**Listed records:**
════════

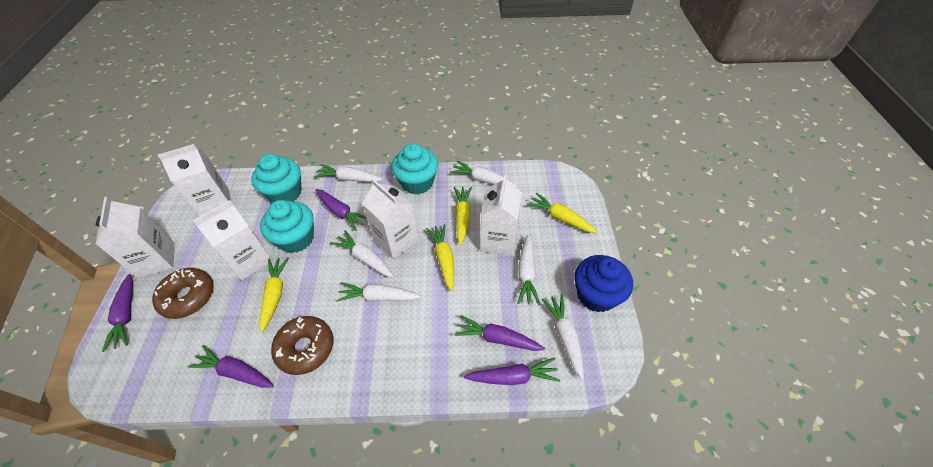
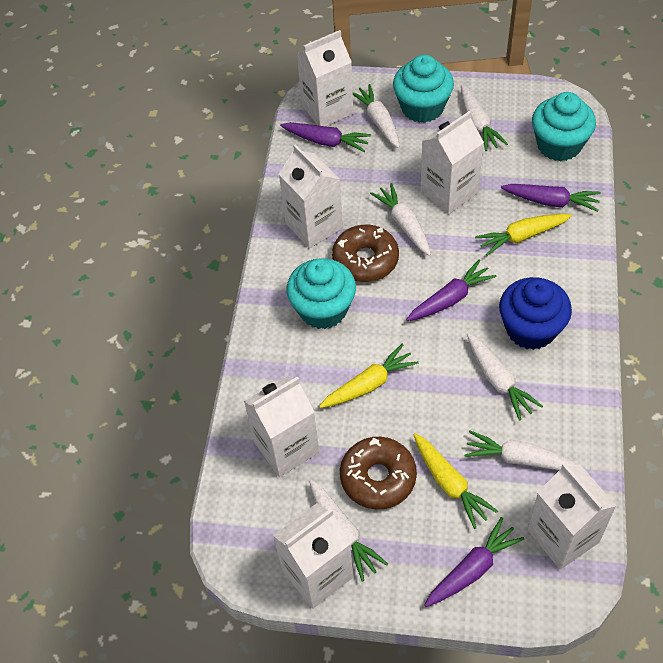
purple carrot: 5 -> 4
white carton: 5 -> 6
yellow carrot: 4 -> 3

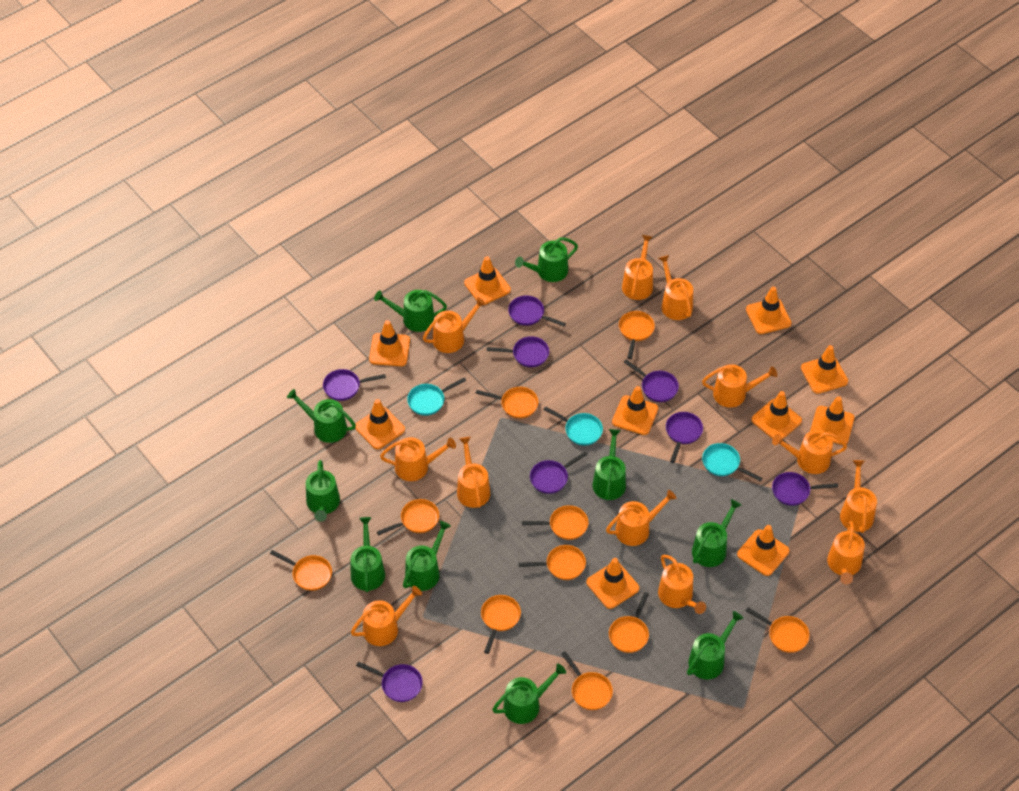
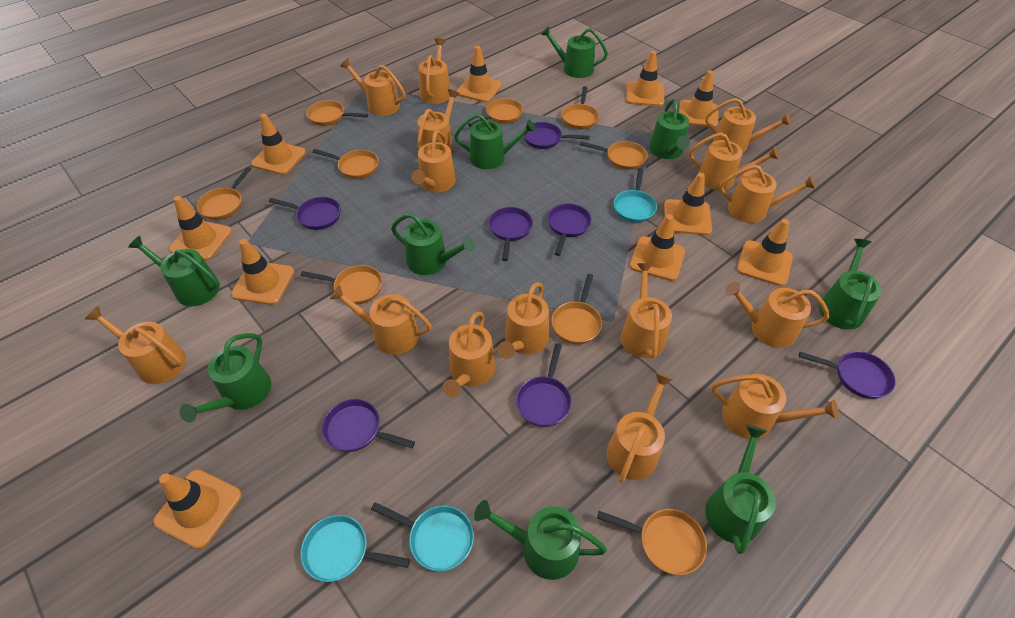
green watering can: 10 -> 9
orange pan: 10 -> 9
orange watering can: 12 -> 15
purple pan: 8 -> 7

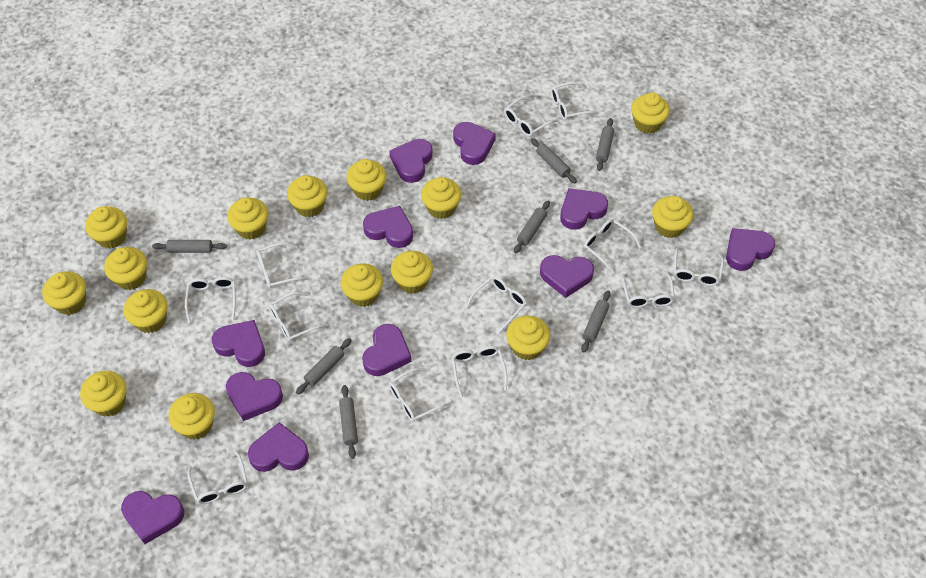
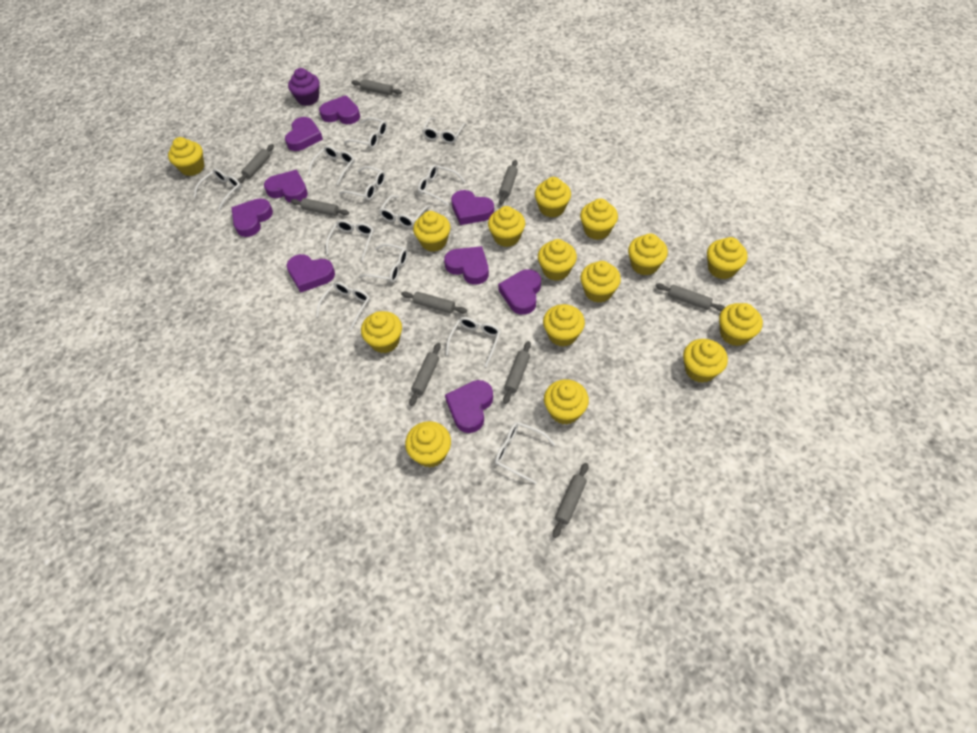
grey rolling pin: 7 -> 9
purple cupcake: 0 -> 1
purple heart: 11 -> 9

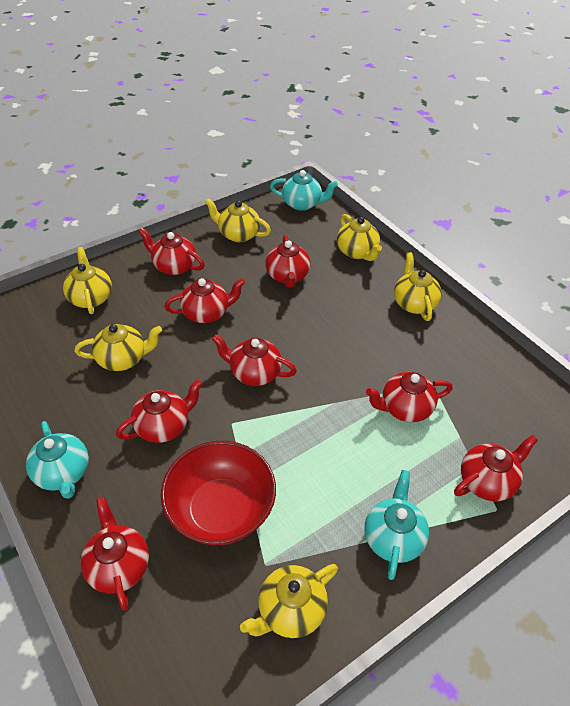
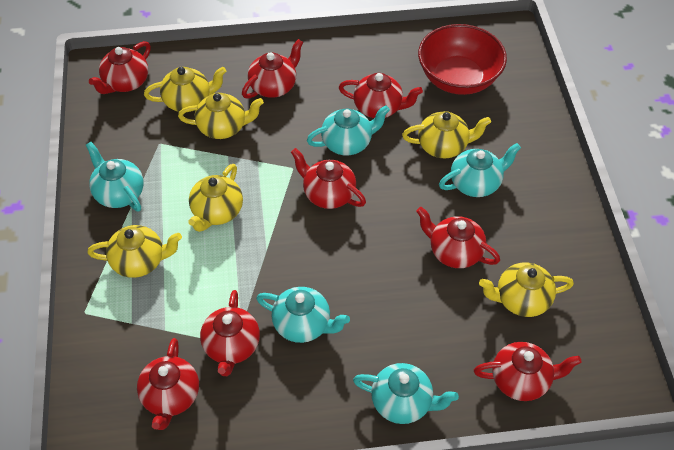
turquoise teapot: 3 -> 5

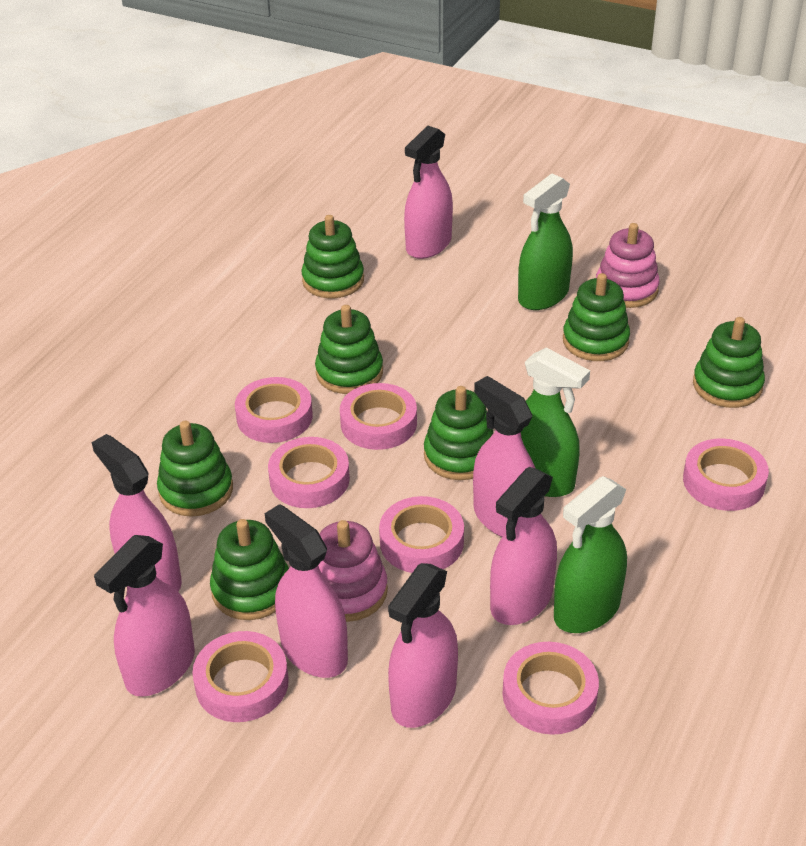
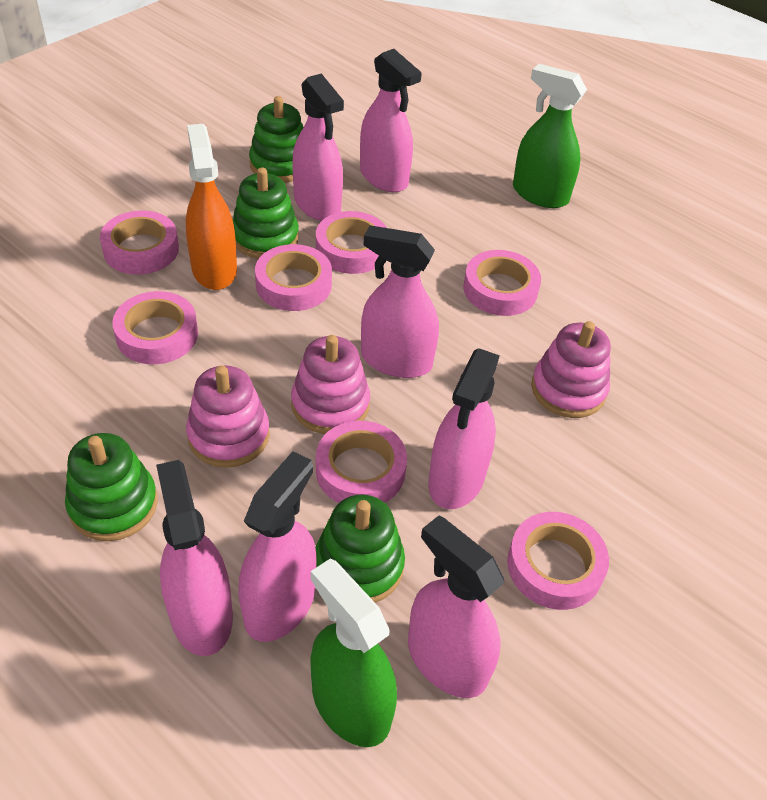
green spray bottle: 3 -> 2
green stacking toy: 7 -> 4
orange spray bottle: 0 -> 1
pink stacking toy: 2 -> 3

════════

**Task to complete:** Where a line above contains the word "spray", show that line.

**Completed exercise:**
green spray bottle: 3 -> 2
orange spray bottle: 0 -> 1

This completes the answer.